## GOAL OF THE EXERCISE
Wherever a line in the records below contains "degrees", copy that line.

## INPUT
=== Begin Enclosure ===

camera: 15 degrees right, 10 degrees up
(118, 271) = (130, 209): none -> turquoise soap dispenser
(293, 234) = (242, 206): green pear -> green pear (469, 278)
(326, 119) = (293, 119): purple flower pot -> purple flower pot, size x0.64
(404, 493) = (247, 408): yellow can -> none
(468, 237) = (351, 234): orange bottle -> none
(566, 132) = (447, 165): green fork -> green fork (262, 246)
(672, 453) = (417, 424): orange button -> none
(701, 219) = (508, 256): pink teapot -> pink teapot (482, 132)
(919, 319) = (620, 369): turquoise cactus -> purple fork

=== End Enclosure ===
=== Begin Enclosure ===

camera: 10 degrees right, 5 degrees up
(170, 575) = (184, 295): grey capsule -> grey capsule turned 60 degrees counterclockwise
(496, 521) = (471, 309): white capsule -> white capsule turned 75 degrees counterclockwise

=== End Enclosure ===

## SOLUTION
camera: 15 degrees right, 10 degrees up
camera: 10 degrees right, 5 degrees up
(170, 575) = (184, 295): grey capsule -> grey capsule turned 60 degrees counterclockwise
(496, 521) = (471, 309): white capsule -> white capsule turned 75 degrees counterclockwise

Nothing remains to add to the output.